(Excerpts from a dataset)
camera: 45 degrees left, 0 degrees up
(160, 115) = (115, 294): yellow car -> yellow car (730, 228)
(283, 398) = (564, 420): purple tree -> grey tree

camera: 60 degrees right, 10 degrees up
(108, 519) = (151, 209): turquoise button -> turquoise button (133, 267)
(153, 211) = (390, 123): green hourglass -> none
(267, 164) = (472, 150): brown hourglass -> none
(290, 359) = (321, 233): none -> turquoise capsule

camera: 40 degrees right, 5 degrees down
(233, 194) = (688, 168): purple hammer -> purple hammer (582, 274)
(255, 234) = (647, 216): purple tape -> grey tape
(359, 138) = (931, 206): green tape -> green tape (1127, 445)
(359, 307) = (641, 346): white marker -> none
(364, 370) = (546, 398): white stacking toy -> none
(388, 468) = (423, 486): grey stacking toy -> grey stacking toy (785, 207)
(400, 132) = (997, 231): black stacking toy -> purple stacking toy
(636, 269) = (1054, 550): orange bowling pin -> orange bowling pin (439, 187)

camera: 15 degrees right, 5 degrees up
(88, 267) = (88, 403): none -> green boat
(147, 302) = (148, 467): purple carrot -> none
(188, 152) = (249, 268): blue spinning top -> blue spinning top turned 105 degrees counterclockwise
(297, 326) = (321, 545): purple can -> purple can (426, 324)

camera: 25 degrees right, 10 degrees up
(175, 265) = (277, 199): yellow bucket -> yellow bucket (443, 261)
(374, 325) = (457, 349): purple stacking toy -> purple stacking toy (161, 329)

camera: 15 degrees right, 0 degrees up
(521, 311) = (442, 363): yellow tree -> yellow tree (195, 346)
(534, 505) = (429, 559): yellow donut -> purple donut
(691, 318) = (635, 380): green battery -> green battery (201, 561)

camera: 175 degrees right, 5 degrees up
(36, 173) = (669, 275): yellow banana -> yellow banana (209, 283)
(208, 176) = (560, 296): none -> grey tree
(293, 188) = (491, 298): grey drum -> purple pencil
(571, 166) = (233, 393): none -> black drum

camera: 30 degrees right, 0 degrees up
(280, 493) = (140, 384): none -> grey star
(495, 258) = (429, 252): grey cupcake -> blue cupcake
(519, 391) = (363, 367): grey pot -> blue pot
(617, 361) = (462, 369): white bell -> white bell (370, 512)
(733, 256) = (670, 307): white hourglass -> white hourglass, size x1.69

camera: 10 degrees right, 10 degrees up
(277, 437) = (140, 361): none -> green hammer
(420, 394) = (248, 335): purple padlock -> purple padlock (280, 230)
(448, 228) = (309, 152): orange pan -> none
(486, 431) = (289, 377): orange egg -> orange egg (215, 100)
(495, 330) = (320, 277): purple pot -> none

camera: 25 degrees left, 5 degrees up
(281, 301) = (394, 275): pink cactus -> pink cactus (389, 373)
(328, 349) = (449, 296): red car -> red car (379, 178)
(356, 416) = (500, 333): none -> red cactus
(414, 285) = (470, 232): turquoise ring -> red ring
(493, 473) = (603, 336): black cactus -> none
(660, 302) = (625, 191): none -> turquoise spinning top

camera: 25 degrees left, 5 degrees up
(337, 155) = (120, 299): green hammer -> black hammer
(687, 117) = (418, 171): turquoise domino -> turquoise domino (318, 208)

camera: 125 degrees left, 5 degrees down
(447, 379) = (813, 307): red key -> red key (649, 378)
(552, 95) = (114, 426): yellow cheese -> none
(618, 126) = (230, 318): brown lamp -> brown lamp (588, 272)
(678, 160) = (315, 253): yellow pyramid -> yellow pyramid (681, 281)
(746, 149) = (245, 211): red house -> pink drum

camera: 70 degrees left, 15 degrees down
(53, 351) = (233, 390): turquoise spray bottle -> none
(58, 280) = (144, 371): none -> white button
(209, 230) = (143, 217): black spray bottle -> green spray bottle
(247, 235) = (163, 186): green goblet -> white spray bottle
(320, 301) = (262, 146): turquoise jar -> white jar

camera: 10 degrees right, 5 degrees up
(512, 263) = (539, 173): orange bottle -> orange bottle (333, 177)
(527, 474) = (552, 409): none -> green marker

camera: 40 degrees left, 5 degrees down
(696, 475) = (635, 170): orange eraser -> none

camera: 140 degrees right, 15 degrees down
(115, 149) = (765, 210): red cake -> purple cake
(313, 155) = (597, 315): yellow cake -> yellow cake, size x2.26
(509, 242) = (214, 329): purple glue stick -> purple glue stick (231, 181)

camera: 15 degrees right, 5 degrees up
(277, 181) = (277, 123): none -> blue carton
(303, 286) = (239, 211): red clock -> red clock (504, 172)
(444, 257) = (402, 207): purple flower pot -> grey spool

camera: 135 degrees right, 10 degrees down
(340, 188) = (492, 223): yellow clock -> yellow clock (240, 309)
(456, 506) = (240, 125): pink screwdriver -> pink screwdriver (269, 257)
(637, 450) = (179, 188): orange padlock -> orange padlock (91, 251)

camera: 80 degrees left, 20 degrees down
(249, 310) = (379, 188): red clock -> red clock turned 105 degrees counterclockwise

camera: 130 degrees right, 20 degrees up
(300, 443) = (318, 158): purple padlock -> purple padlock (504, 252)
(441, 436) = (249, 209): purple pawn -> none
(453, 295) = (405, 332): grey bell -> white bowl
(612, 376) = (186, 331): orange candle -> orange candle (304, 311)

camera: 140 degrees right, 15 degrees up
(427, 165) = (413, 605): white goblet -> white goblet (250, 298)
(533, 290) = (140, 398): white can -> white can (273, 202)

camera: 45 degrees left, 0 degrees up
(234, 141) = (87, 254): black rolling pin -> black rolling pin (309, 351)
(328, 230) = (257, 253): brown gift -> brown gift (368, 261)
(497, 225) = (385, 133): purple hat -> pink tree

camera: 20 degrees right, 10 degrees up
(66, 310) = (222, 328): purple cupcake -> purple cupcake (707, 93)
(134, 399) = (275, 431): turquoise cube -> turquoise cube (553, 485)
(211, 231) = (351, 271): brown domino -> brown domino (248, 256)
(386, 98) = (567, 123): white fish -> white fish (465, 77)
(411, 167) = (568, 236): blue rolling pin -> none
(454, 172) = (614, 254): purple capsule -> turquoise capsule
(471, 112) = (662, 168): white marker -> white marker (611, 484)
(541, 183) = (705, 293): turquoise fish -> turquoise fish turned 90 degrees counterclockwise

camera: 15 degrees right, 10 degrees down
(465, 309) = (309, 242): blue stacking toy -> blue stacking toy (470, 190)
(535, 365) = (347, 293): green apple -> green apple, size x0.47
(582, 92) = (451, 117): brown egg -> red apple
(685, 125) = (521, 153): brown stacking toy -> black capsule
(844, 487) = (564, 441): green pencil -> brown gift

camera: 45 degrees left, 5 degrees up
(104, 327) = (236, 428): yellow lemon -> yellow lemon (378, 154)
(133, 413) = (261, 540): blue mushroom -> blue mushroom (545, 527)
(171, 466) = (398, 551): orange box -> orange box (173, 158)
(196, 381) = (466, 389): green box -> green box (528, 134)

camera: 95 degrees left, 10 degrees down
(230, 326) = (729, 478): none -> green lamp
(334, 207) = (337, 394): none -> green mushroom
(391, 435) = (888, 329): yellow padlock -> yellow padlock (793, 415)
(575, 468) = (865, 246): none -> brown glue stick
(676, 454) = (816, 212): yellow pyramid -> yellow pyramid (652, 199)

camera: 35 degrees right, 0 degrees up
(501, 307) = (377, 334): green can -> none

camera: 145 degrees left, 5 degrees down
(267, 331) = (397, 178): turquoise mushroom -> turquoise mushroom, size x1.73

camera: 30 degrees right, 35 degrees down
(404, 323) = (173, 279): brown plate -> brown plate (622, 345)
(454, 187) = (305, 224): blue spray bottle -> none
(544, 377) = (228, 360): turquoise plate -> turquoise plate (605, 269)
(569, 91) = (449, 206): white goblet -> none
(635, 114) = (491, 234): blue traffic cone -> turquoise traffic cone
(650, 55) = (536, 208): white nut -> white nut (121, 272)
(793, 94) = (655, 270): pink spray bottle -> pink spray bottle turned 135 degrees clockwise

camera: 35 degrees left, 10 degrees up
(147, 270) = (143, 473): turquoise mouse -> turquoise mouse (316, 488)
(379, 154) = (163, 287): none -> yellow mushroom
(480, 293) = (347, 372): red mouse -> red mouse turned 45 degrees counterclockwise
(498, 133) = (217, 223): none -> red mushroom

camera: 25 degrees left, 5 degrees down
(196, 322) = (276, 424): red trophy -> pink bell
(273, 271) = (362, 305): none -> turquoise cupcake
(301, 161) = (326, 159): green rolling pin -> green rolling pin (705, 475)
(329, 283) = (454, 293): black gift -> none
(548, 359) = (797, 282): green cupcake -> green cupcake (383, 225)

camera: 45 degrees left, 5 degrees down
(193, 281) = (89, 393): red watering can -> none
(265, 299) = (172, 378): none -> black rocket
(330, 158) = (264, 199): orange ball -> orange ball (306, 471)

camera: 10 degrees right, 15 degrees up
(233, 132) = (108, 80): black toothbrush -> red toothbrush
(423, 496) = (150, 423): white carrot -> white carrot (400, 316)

__TASK ITEM__
Look back at the data above. Transcribe exactly the lines starting at the line that contains "(636, 269) = (1054, 550): orange" and ending at the line that contains "(493, 473) = (603, 336): black cactus -> none".

__FINISHED TASK__
(636, 269) = (1054, 550): orange bowling pin -> orange bowling pin (439, 187)

camera: 15 degrees right, 5 degrees up
(88, 267) = (88, 403): none -> green boat
(147, 302) = (148, 467): purple carrot -> none
(188, 152) = (249, 268): blue spinning top -> blue spinning top turned 105 degrees counterclockwise
(297, 326) = (321, 545): purple can -> purple can (426, 324)

camera: 25 degrees right, 10 degrees up
(175, 265) = (277, 199): yellow bucket -> yellow bucket (443, 261)
(374, 325) = (457, 349): purple stacking toy -> purple stacking toy (161, 329)

camera: 15 degrees right, 0 degrees up
(521, 311) = (442, 363): yellow tree -> yellow tree (195, 346)
(534, 505) = (429, 559): yellow donut -> purple donut
(691, 318) = (635, 380): green battery -> green battery (201, 561)

camera: 175 degrees right, 5 degrees up
(36, 173) = (669, 275): yellow banana -> yellow banana (209, 283)
(208, 176) = (560, 296): none -> grey tree
(293, 188) = (491, 298): grey drum -> purple pencil
(571, 166) = (233, 393): none -> black drum

camera: 30 degrees right, 0 degrees up
(280, 493) = (140, 384): none -> grey star
(495, 258) = (429, 252): grey cupcake -> blue cupcake
(519, 391) = (363, 367): grey pot -> blue pot
(617, 361) = (462, 369): white bell -> white bell (370, 512)
(733, 256) = (670, 307): white hourglass -> white hourglass, size x1.69

camera: 10 degrees right, 10 degrees up
(277, 437) = (140, 361): none -> green hammer
(420, 394) = (248, 335): purple padlock -> purple padlock (280, 230)
(448, 228) = (309, 152): orange pan -> none
(486, 431) = (289, 377): orange egg -> orange egg (215, 100)
(495, 330) = (320, 277): purple pot -> none

camera: 25 degrees left, 5 degrees up
(281, 301) = (394, 275): pink cactus -> pink cactus (389, 373)
(328, 349) = (449, 296): red car -> red car (379, 178)
(356, 416) = (500, 333): none -> red cactus
(414, 285) = (470, 232): turquoise ring -> red ring
(493, 473) = (603, 336): black cactus -> none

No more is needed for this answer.